YOUR OBJECTIVE >>
Please write out only the lines from the line with "red gift [433,680,484,730]" to the line with "pink candle [73,186,149,291]", inclusive, exactly as they stand below, without the pictures.

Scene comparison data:

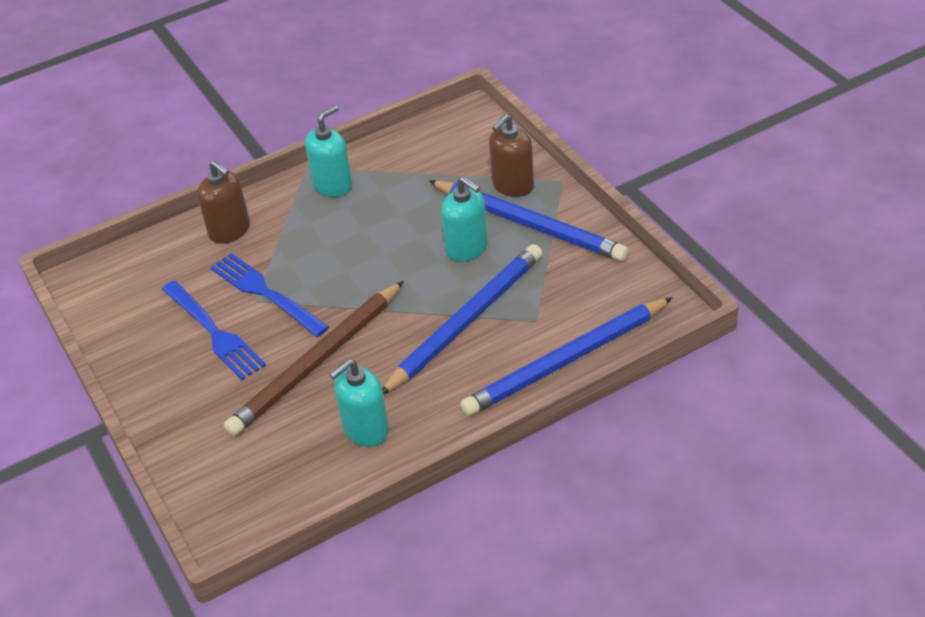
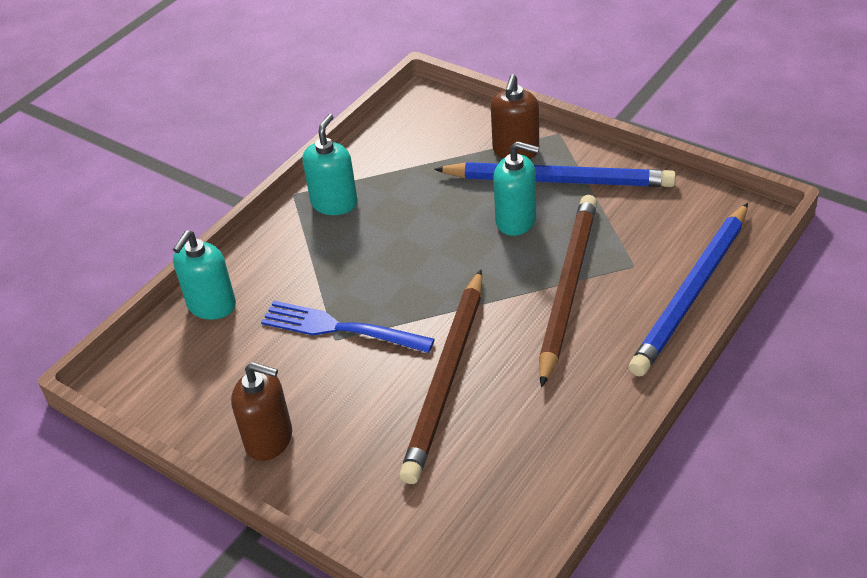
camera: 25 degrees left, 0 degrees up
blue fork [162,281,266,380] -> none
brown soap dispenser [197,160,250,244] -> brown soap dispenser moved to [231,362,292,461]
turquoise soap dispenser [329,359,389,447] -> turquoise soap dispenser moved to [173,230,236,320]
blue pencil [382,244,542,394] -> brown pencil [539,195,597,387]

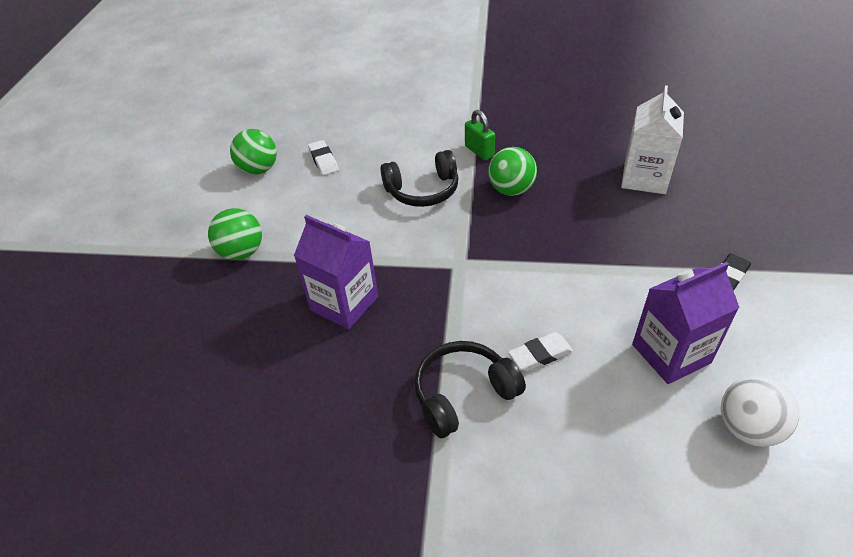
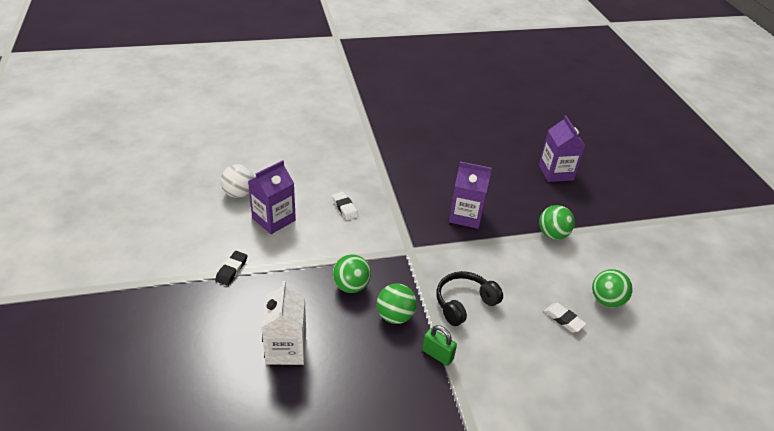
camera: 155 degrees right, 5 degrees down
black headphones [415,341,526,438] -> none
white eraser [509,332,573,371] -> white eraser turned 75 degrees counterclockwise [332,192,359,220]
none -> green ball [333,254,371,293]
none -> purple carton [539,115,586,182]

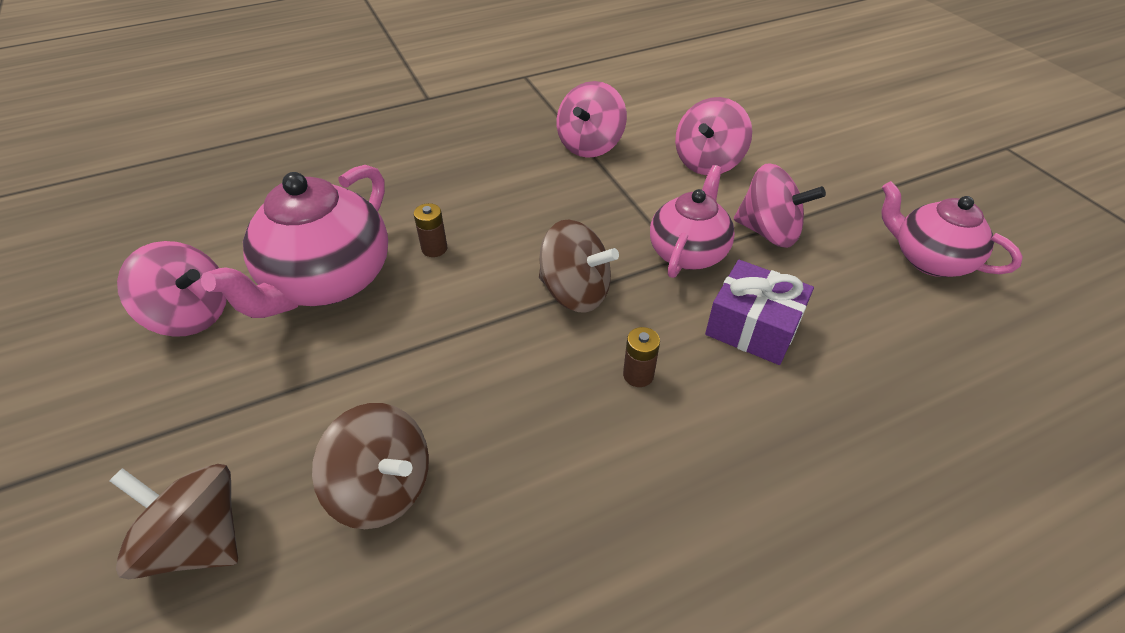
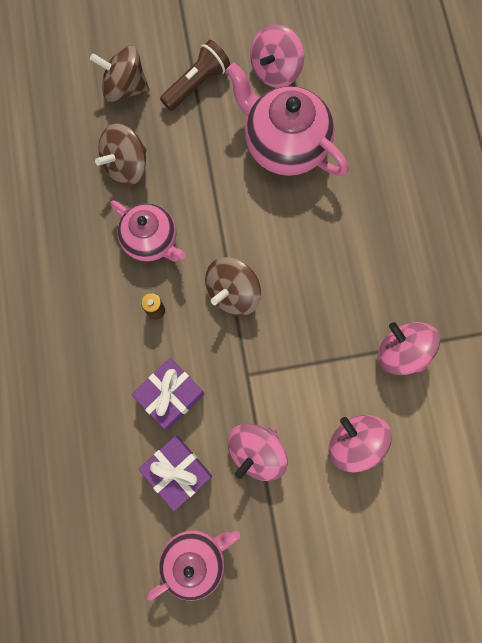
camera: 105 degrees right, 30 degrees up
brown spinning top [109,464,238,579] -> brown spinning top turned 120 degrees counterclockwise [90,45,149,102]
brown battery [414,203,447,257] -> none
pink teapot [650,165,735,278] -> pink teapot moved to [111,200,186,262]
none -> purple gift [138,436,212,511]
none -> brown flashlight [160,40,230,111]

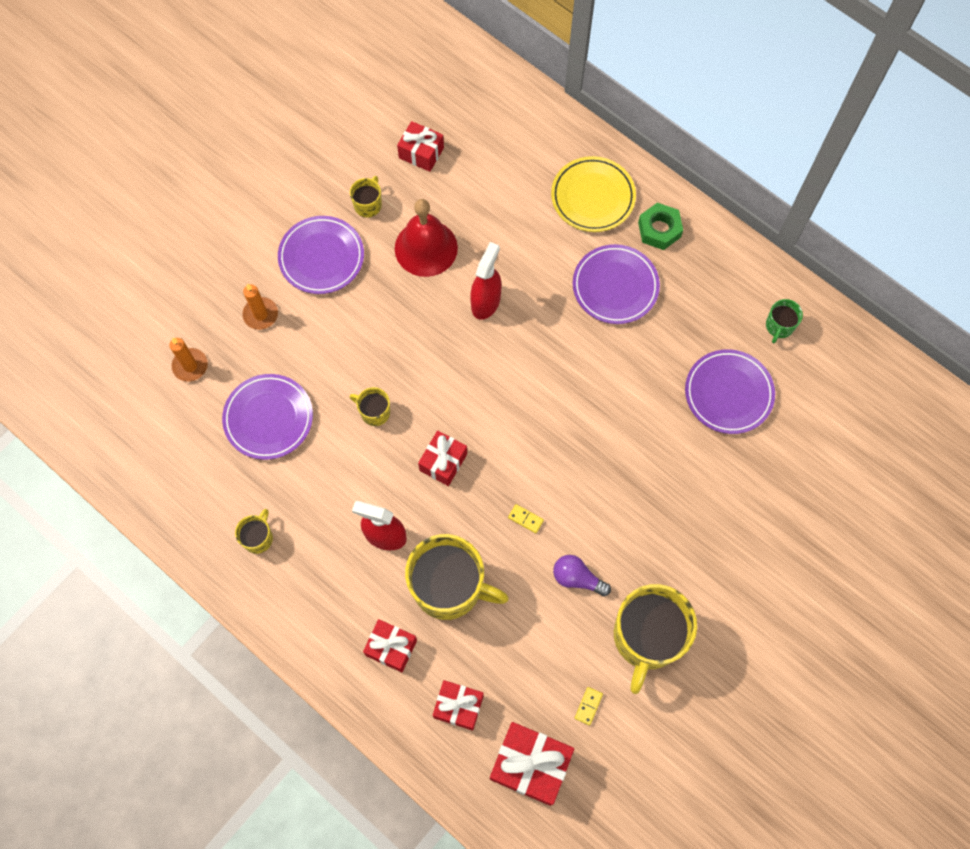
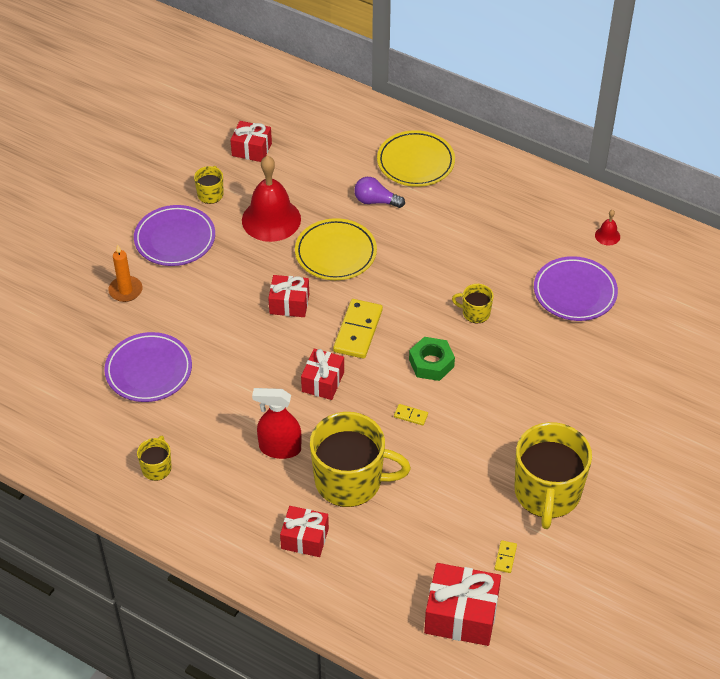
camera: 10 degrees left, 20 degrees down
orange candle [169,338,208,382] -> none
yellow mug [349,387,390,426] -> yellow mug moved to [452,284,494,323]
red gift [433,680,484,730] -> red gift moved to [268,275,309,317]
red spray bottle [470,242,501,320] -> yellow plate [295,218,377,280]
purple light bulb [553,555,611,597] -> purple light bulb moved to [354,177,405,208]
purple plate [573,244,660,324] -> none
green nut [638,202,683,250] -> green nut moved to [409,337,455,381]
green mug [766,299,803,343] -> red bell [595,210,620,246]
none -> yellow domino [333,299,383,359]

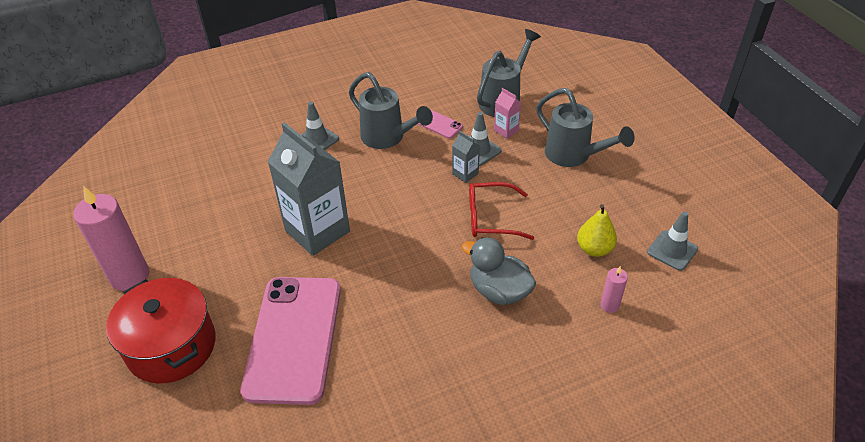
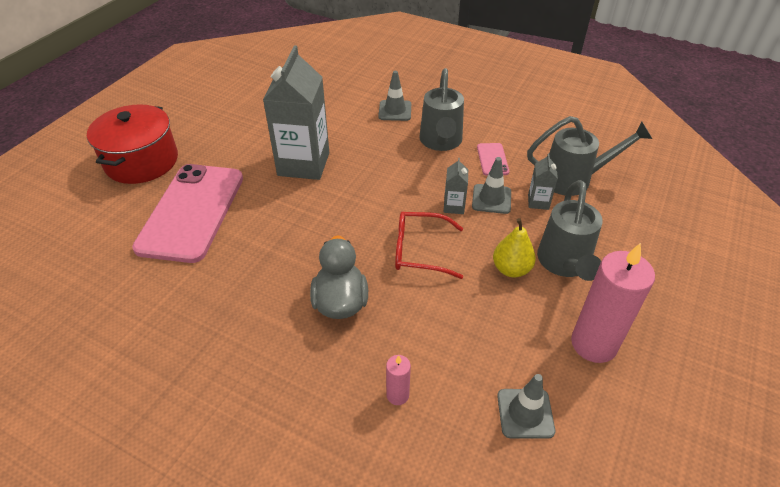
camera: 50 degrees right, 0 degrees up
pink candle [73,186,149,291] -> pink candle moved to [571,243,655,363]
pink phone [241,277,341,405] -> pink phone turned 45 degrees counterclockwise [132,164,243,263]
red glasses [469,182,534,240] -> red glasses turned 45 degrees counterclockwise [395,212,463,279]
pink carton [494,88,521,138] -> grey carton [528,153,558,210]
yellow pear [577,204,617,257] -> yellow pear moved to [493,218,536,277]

ANSWER SPACE >>
red gift [433,680,484,730] -> red gift moved to [268,275,309,317]
red spray bottle [470,242,501,320] -> yellow plate [295,218,377,280]
purple light bulb [553,555,611,597] -> purple light bulb moved to [354,177,405,208]
purple plate [573,244,660,324] -> none
green nut [638,202,683,250] -> green nut moved to [409,337,455,381]
green mug [766,299,803,343] -> red bell [595,210,620,246]
none -> yellow domino [333,299,383,359]

camera: 50 degrees right, 0 degrees up
pink candle [73,186,149,291] -> pink candle moved to [571,243,655,363]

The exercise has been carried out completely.